| Work item |
The copy you give must match the records exactly, except that it holds no images.

================

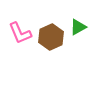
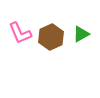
green triangle: moved 3 px right, 7 px down
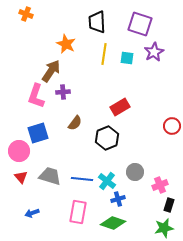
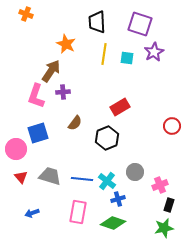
pink circle: moved 3 px left, 2 px up
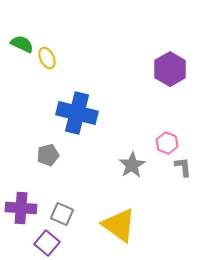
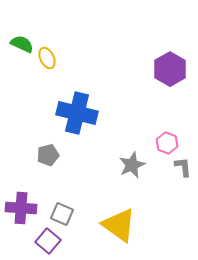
gray star: rotated 8 degrees clockwise
purple square: moved 1 px right, 2 px up
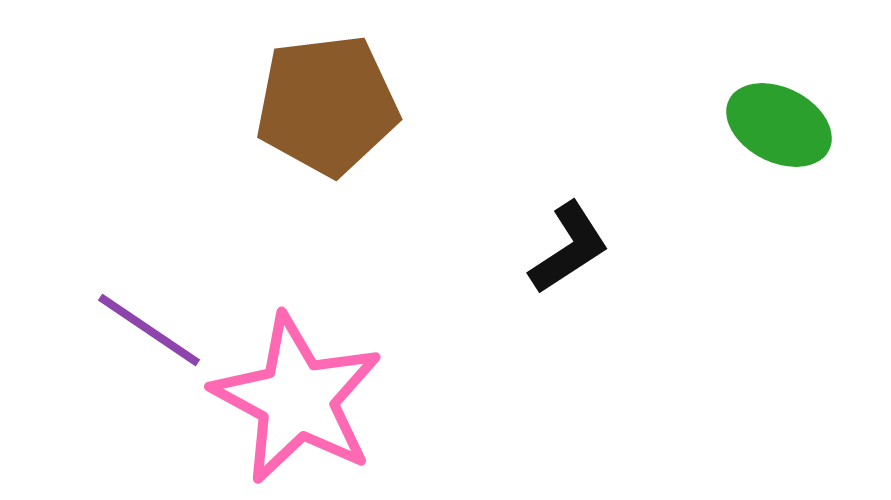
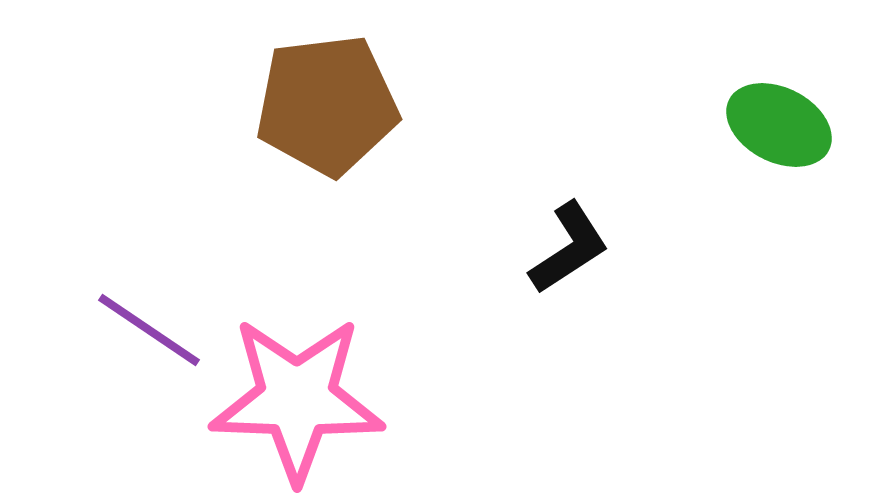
pink star: rotated 26 degrees counterclockwise
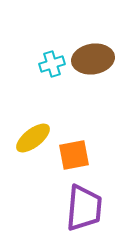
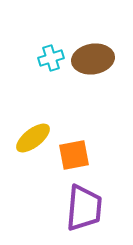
cyan cross: moved 1 px left, 6 px up
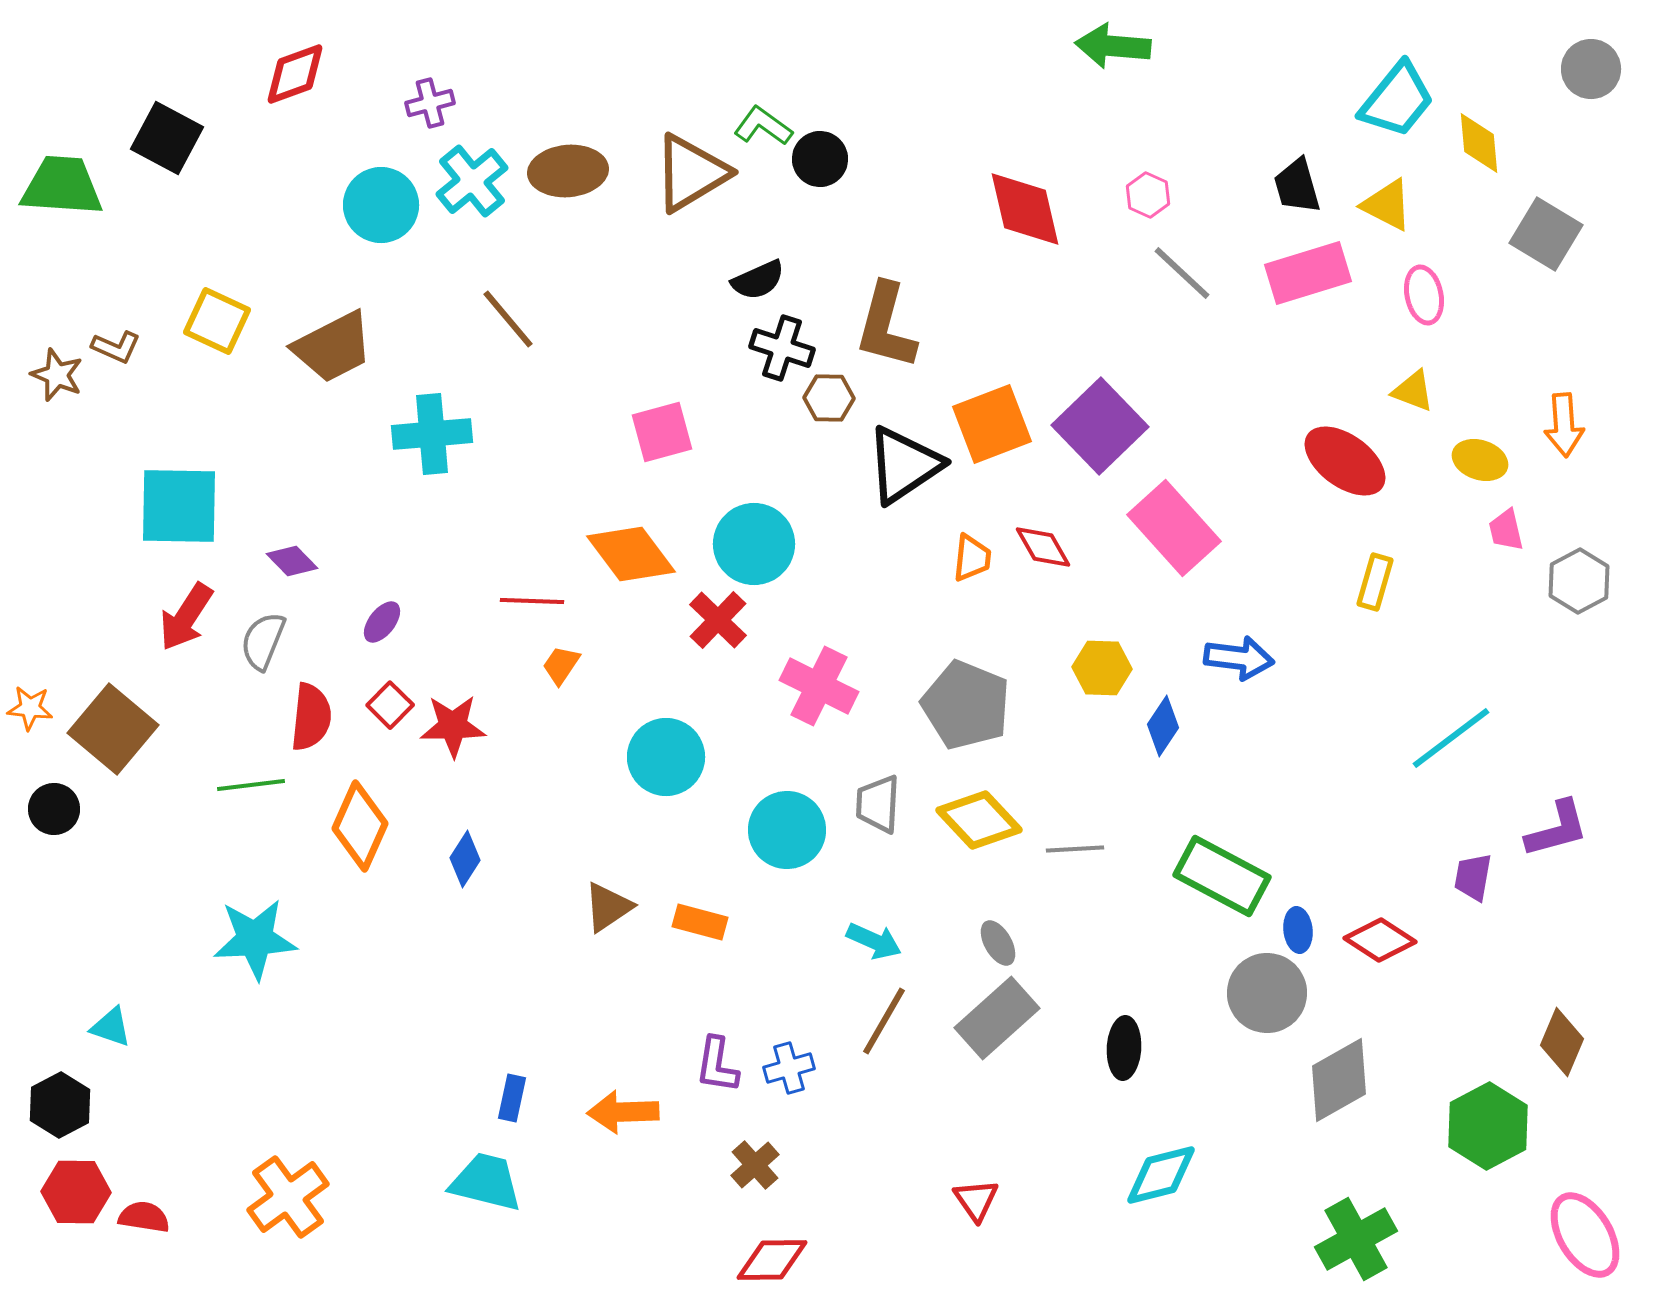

================

| Exercise result |
green triangle: moved 3 px right, 7 px down
pink circle: moved 3 px left, 2 px up
gray star: rotated 8 degrees clockwise
purple square: moved 1 px right, 2 px up
pink star: rotated 26 degrees counterclockwise
cyan cross: moved 1 px left, 6 px up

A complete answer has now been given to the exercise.